- _WHAT YOU WILL DO_
Determine how many lines in the listing that follows include "camera". Answer only with that number.

- _PROVIDED RECORDS_
◇ ◇ ◇ ◇ ◇ ◇ ◇

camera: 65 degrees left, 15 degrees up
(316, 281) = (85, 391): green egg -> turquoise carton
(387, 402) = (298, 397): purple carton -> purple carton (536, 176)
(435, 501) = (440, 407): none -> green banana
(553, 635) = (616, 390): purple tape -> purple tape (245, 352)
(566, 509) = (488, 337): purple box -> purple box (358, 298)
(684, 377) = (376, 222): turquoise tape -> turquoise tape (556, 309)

◇ ◇ ◇ ◇ ◇ ◇ ◇

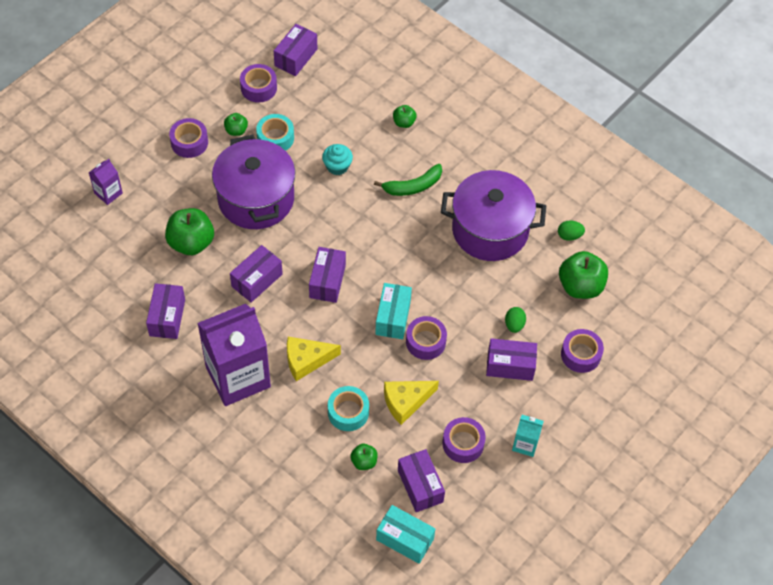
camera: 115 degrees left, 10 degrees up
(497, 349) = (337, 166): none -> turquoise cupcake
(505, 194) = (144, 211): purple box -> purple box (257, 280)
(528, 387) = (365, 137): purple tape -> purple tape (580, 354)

◇ ◇ ◇ ◇ ◇ ◇ ◇

- _OUTPUT OF THE EXERCISE_
2